**Your instructions**
Copy out the part of the records that opens with the line containing "cuvette (939, 247)" and runs to the end of the records, keeping every line unchanged.

※ ※ ※

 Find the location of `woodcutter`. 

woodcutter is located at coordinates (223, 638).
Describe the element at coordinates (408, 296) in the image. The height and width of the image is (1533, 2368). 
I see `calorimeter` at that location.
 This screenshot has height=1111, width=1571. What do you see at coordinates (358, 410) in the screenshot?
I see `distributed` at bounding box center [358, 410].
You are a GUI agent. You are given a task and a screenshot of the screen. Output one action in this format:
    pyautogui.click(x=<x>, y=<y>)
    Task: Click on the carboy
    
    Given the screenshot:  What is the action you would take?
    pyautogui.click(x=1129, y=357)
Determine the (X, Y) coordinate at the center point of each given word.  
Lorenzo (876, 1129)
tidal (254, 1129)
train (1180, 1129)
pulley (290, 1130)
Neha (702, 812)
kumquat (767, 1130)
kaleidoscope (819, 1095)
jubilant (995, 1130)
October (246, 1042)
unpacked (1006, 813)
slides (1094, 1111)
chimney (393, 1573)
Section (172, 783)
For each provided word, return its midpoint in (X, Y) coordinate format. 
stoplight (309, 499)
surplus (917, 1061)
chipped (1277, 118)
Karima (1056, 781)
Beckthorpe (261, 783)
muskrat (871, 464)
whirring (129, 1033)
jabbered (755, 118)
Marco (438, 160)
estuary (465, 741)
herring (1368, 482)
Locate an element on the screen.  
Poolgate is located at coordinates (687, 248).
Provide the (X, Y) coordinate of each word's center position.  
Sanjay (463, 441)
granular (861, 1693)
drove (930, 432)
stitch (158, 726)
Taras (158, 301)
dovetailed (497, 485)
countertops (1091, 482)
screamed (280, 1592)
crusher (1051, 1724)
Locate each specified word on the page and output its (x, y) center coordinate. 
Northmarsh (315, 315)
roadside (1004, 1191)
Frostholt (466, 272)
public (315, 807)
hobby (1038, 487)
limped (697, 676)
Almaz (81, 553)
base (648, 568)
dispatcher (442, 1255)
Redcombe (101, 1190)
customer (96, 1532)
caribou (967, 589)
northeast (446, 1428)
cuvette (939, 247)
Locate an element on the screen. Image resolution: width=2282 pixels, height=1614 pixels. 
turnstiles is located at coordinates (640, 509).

※ ※ ※

**Correct answer**
cuvette (939, 247)
Locate an element on the screen. Image resolution: width=2282 pixels, height=1614 pixels. 
turnstiles is located at coordinates (640, 509).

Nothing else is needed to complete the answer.